Task details –
Which lines should be repeated? Exactly the one containing "grey cube: 4 -> 1" and every line after it through the end of the entries below.

Provided information –
-------------------------
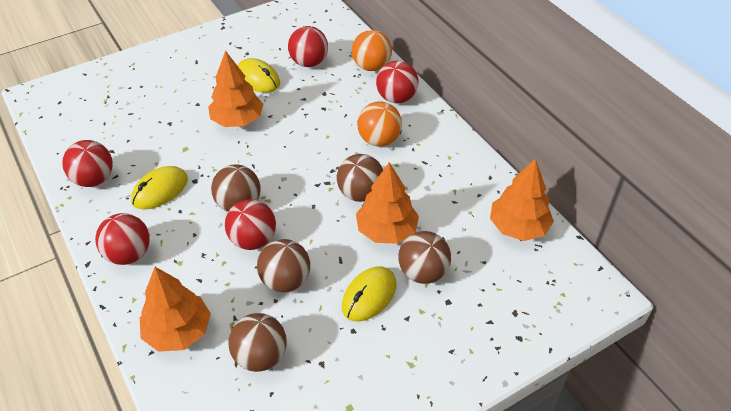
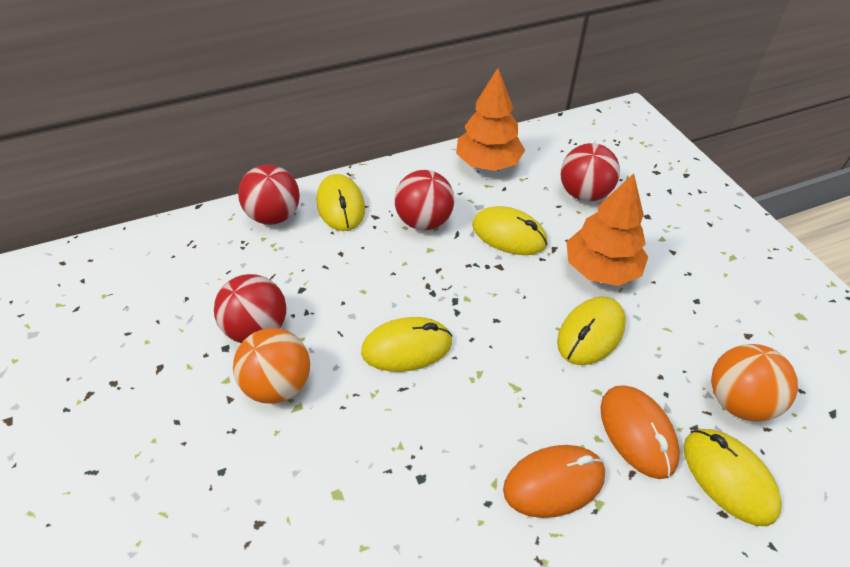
brown ball: 5 -> 0
orange mouse: 0 -> 2
orange tree: 4 -> 2
red ball: 5 -> 4
yellow mouse: 3 -> 5

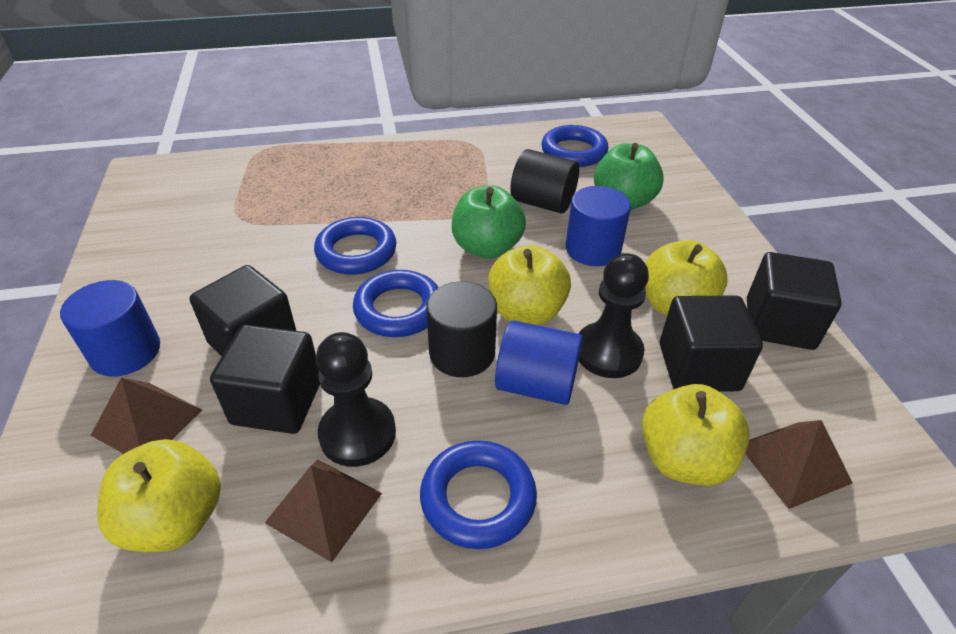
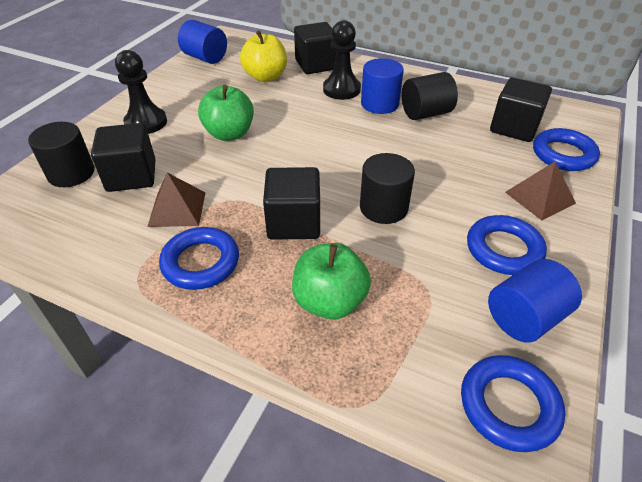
black cylinder: 2 -> 3
brown pyramid: 3 -> 2
yellow apple: 4 -> 1

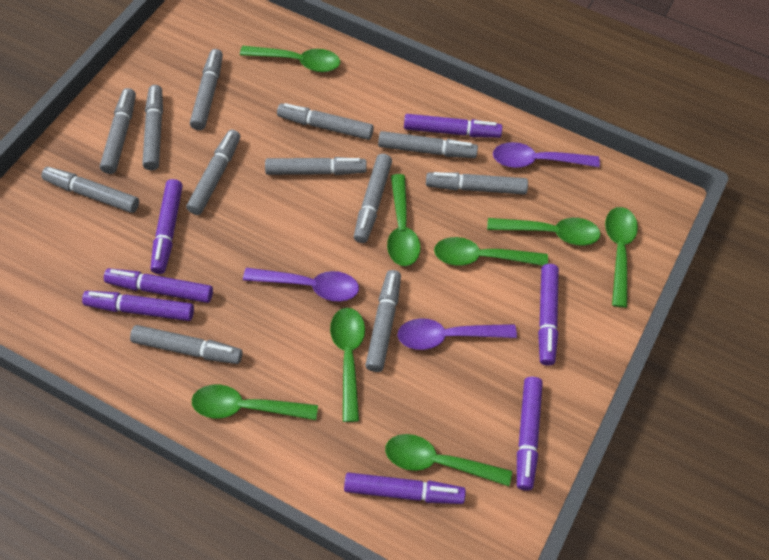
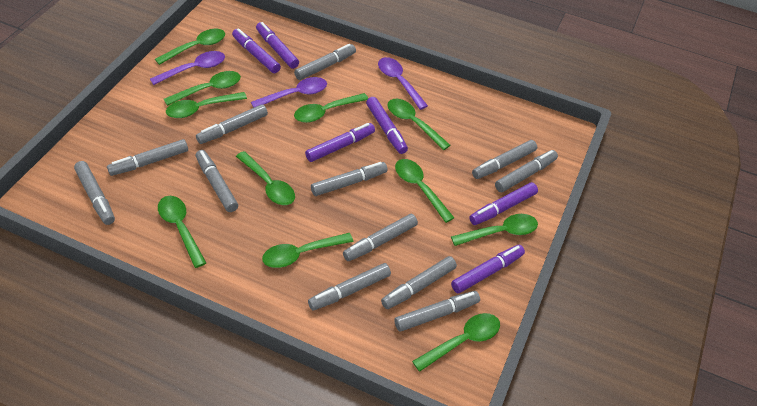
green spoon: 8 -> 11
purple marker: 7 -> 6

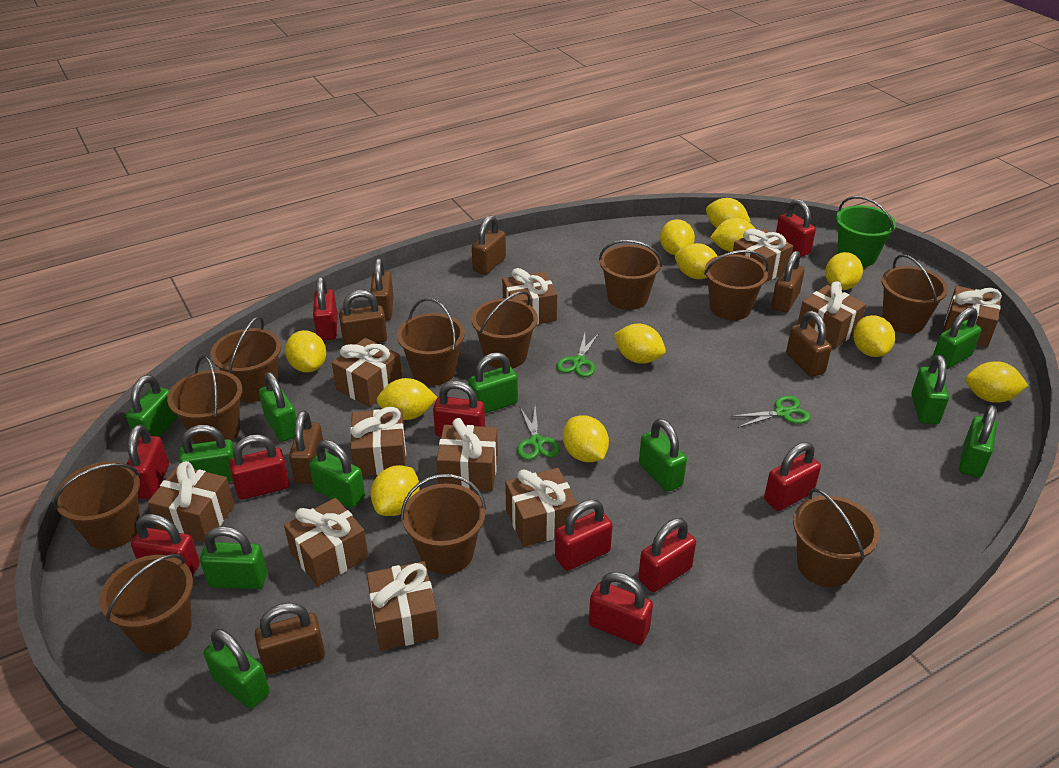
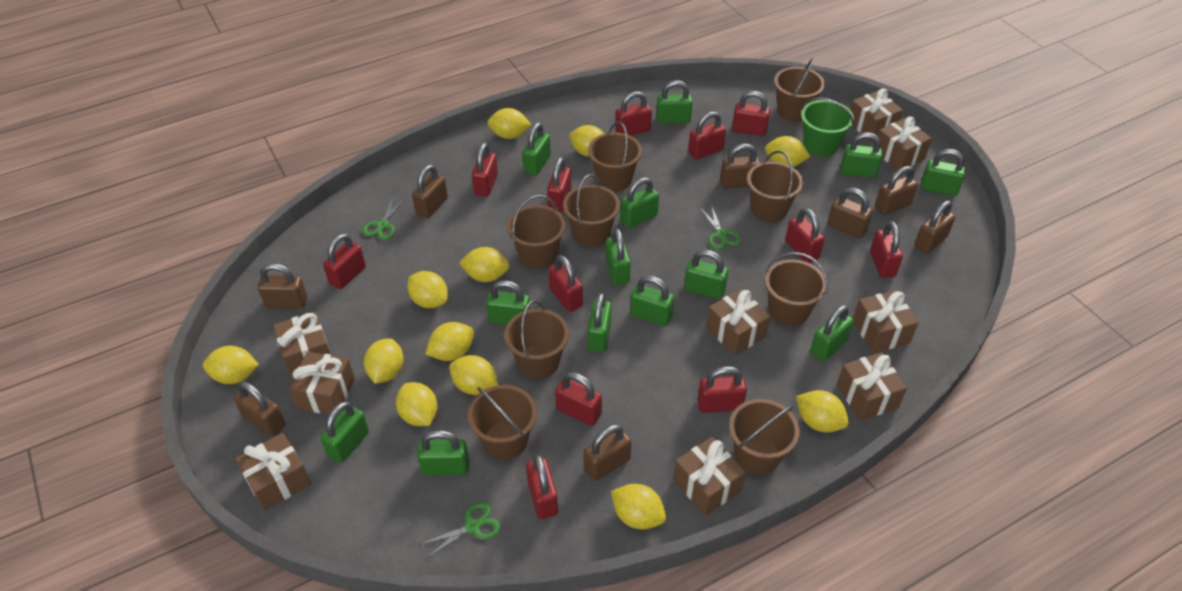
brown bucket: 11 -> 9
brown gift: 11 -> 9
brown padlock: 7 -> 8
green padlock: 11 -> 13
red padlock: 10 -> 12

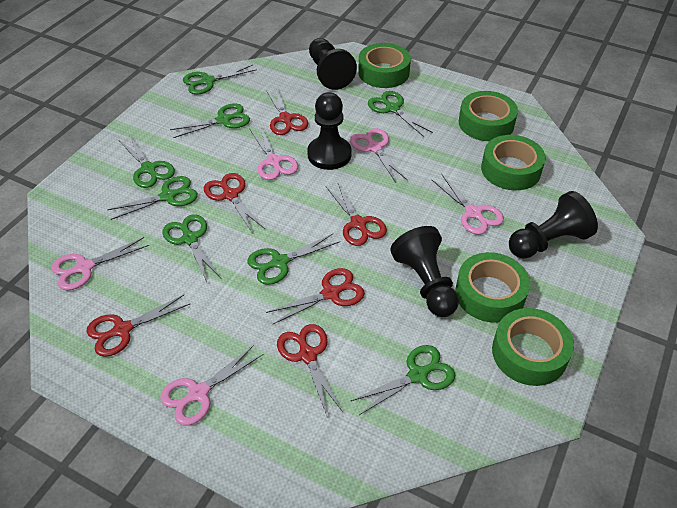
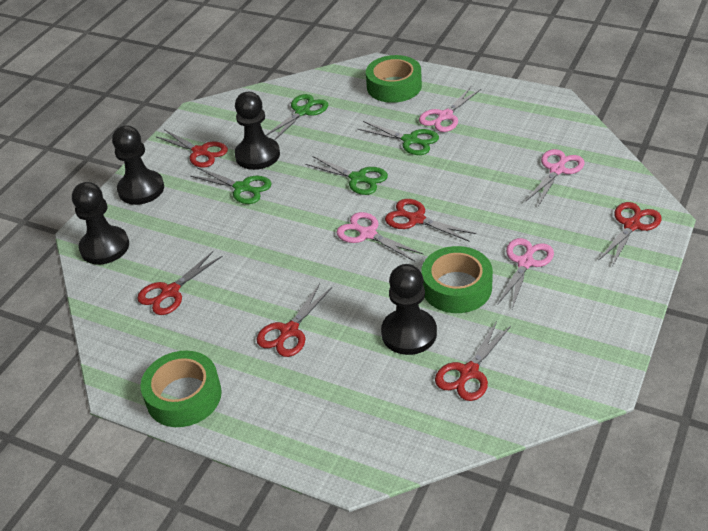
green scissors: 8 -> 4
green tape: 5 -> 3
pink scissors: 5 -> 4

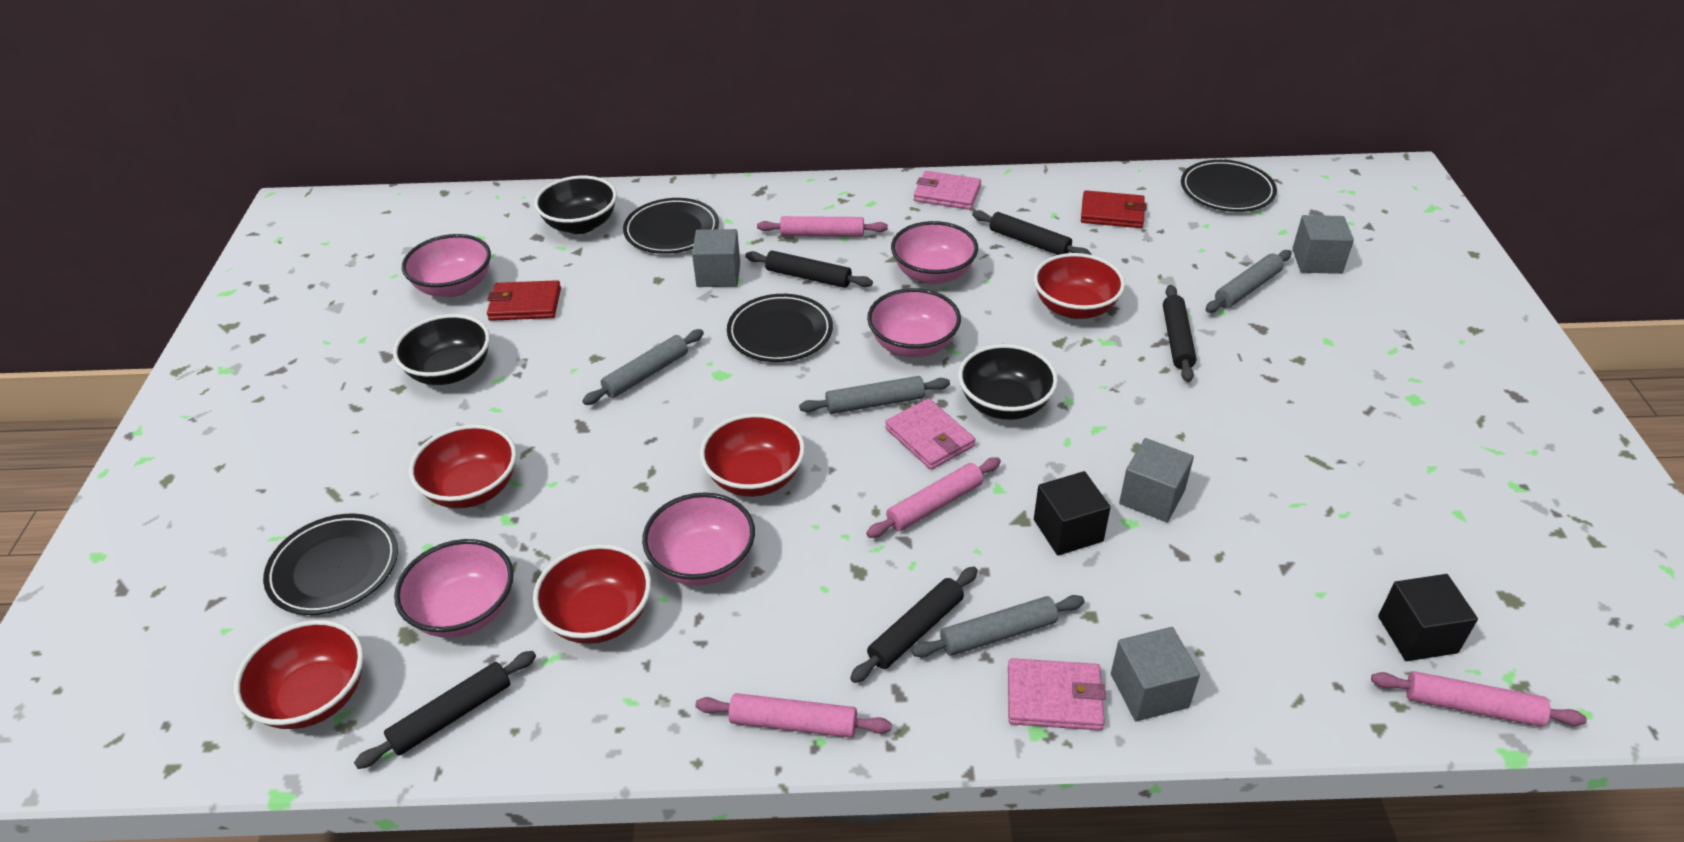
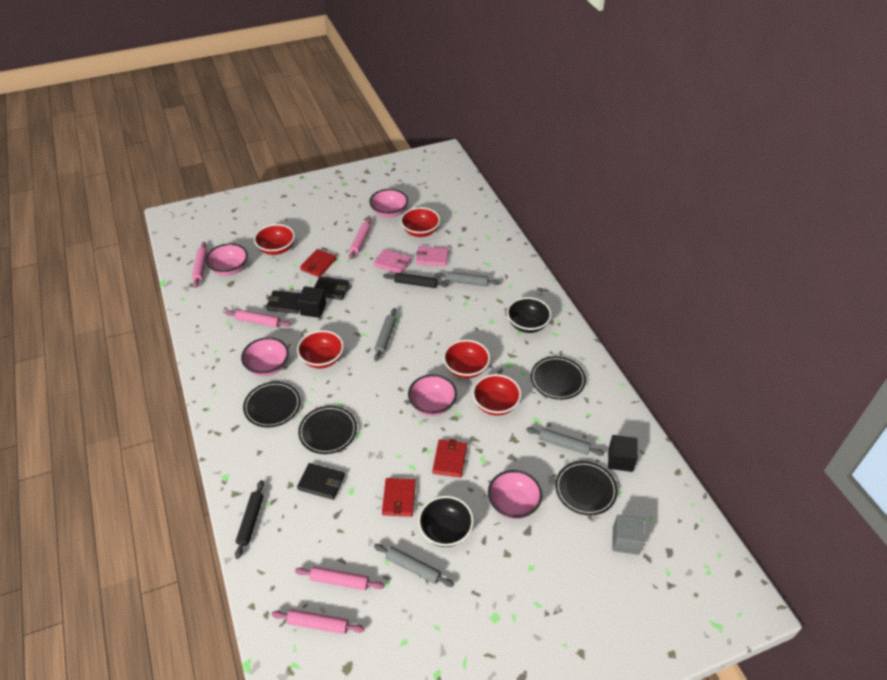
black bowl: 3 -> 2
black rolling pin: 5 -> 2
black wallet: 0 -> 3
grey cube: 4 -> 1
pink rolling pin: 4 -> 5
pink wallet: 3 -> 2
red wallet: 2 -> 3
-------------------------
Exercise output –
grey cube: 4 -> 1
pink rolling pin: 4 -> 5
pink wallet: 3 -> 2
red wallet: 2 -> 3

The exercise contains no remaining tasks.